▸ **LISTED RECORDS**

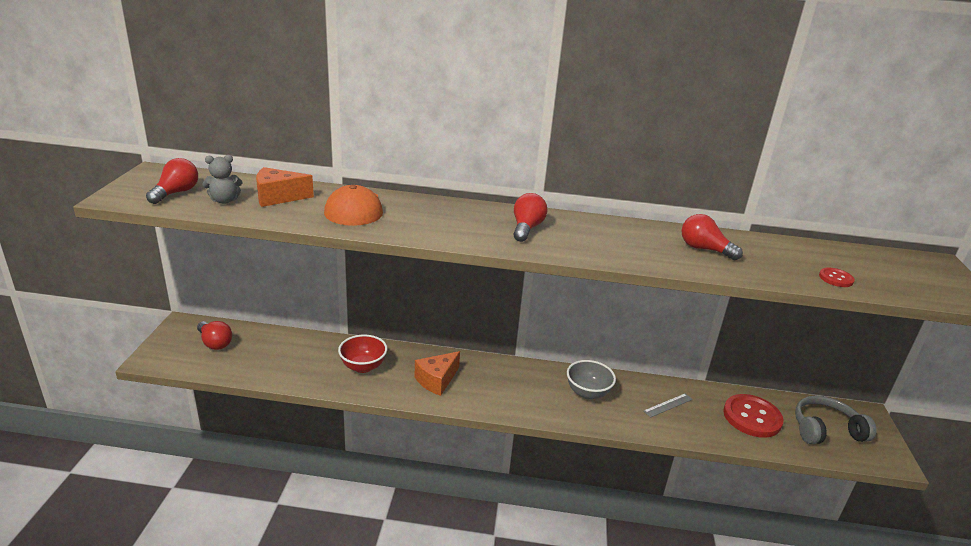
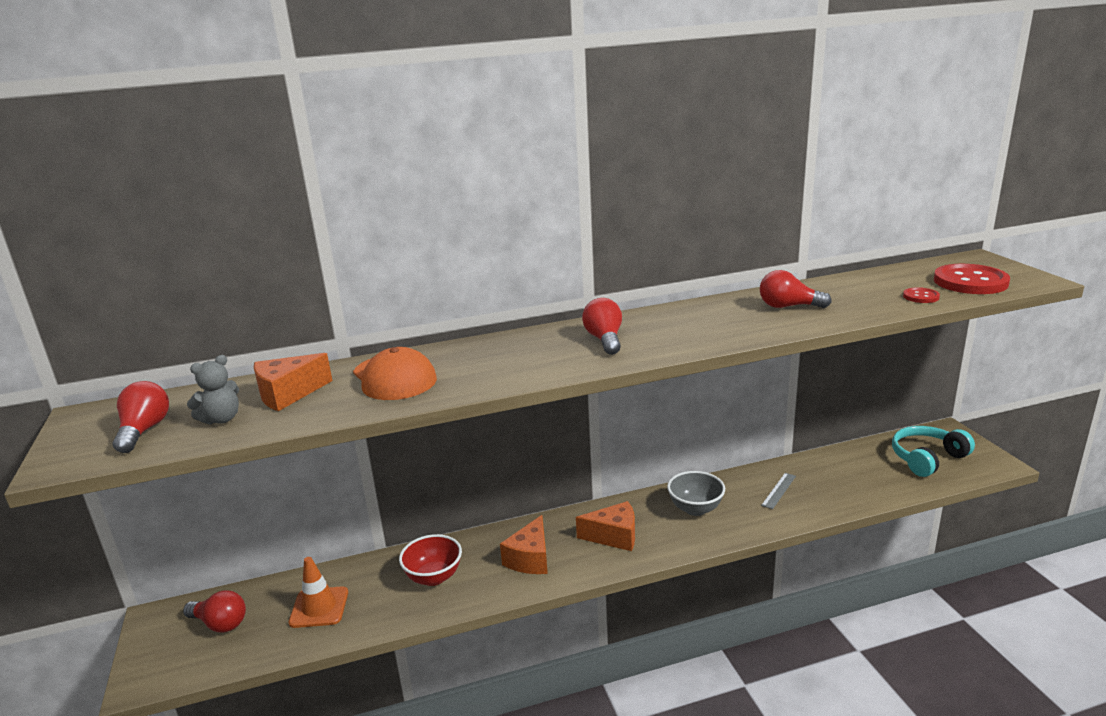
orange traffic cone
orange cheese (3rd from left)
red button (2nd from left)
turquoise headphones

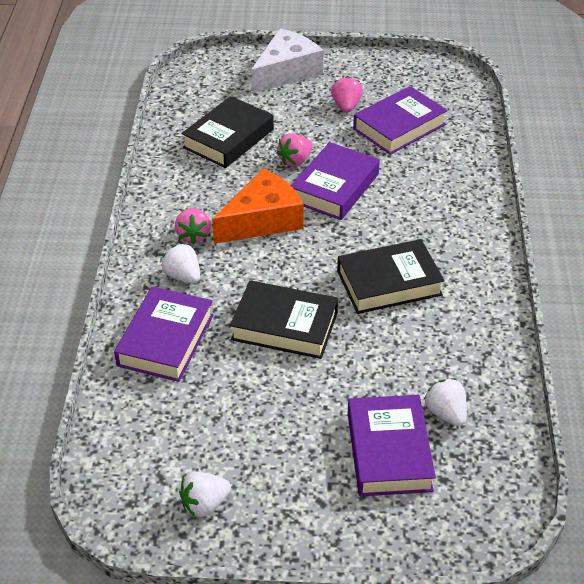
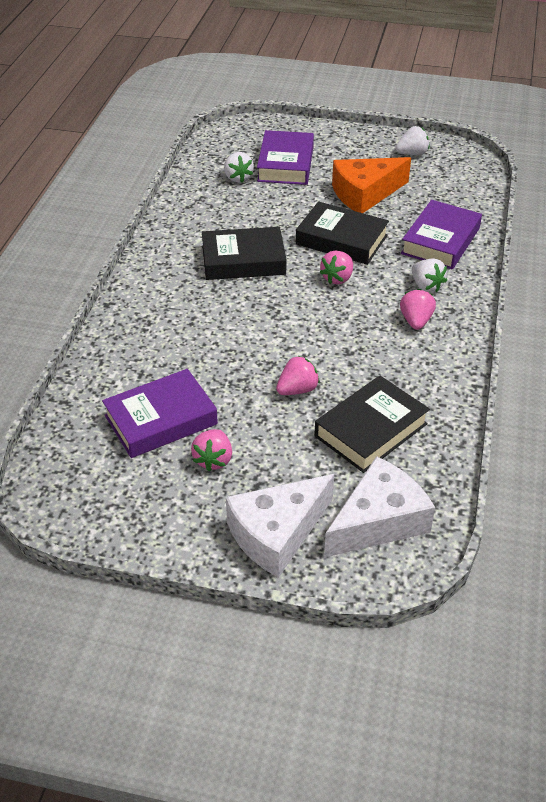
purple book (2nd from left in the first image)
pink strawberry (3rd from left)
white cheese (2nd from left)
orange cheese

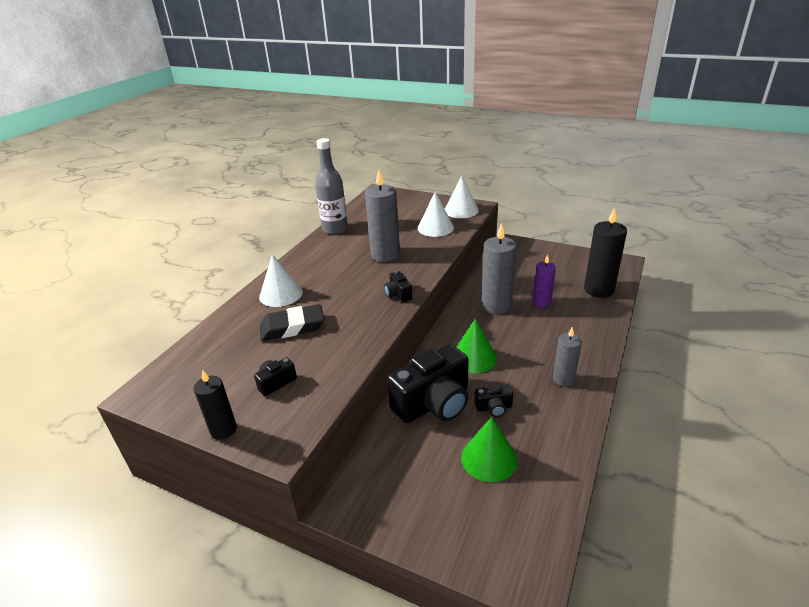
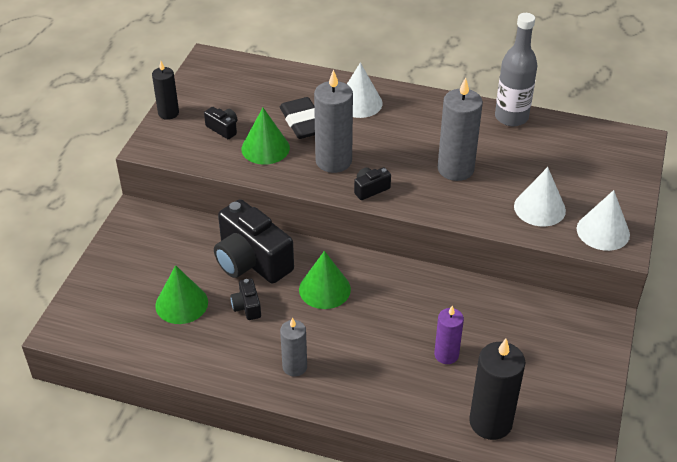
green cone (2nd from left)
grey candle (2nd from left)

▸ **WHAT TO DO**
Some lines in the records above contain "left". Count them and give the number only.

▸ **YOUR SOLUTION**
7